[TASK ITEM]: Write out the data word for word, taking care that no picture is carried over.

Records from a dataset:

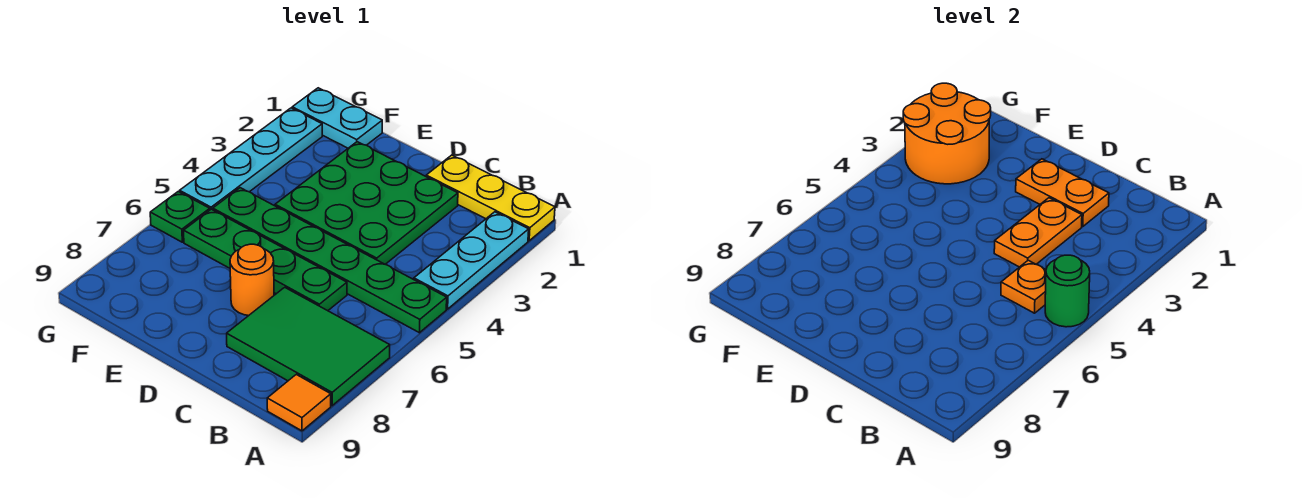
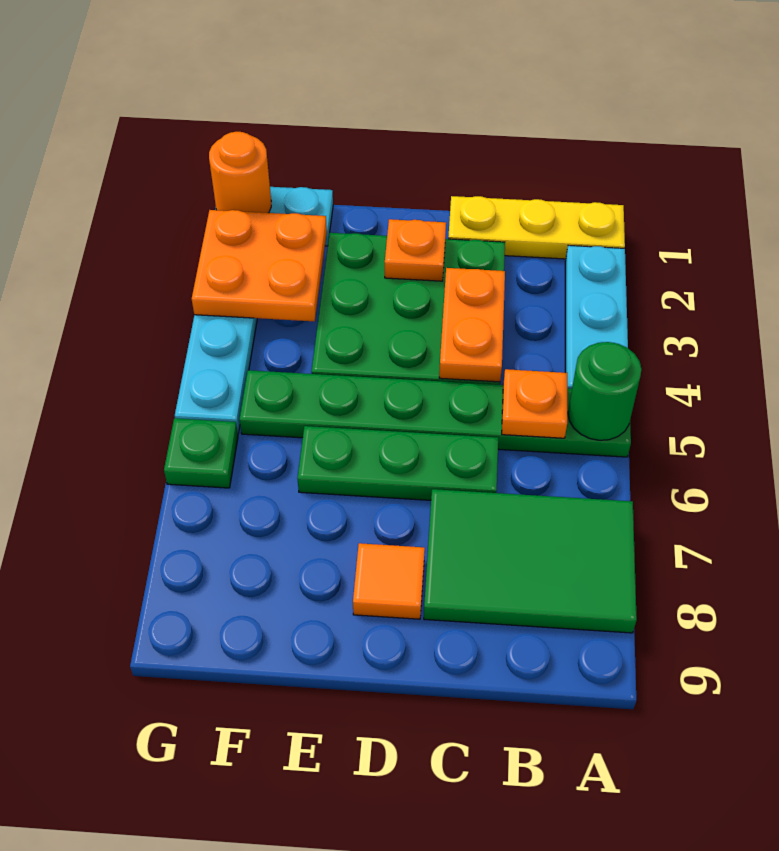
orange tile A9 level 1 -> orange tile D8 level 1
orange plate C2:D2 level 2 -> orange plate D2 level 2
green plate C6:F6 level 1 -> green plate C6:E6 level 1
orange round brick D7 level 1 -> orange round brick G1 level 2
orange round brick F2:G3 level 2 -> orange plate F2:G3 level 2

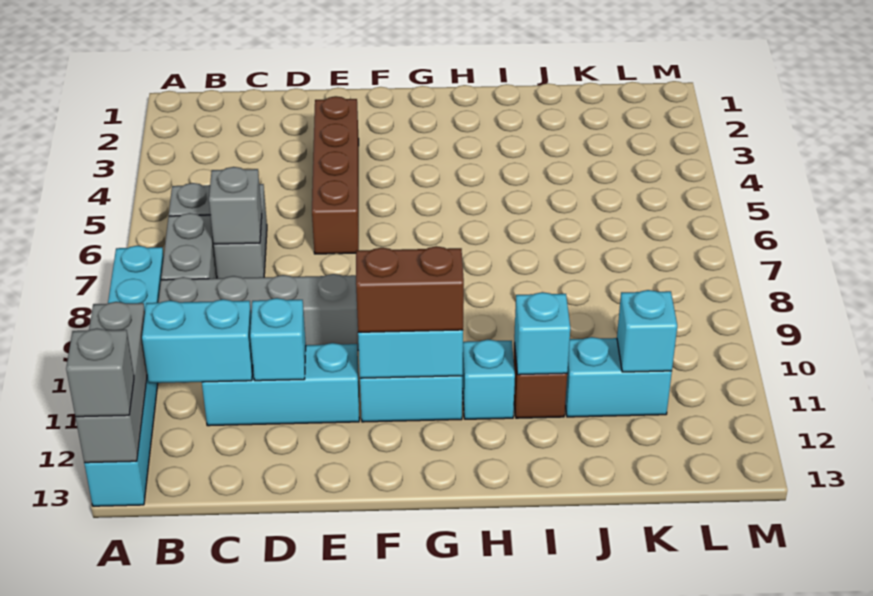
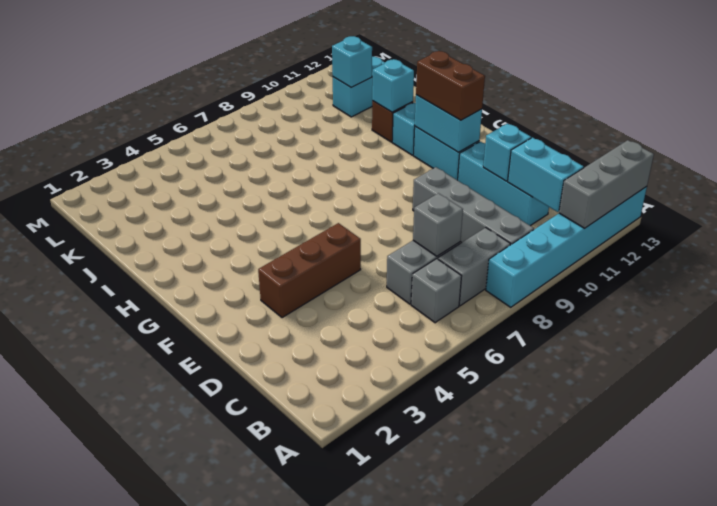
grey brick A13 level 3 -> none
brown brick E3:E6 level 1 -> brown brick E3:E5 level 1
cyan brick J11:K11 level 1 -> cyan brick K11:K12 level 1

[SOLUTION TO THIS TASK]:
orange tile A9 level 1 -> orange tile D8 level 1
orange plate C2:D2 level 2 -> orange plate D2 level 2
green plate C6:F6 level 1 -> green plate C6:E6 level 1
orange round brick D7 level 1 -> orange round brick G1 level 2
orange round brick F2:G3 level 2 -> orange plate F2:G3 level 2

grey brick A13 level 3 -> none
brown brick E3:E6 level 1 -> brown brick E3:E5 level 1
cyan brick J11:K11 level 1 -> cyan brick K11:K12 level 1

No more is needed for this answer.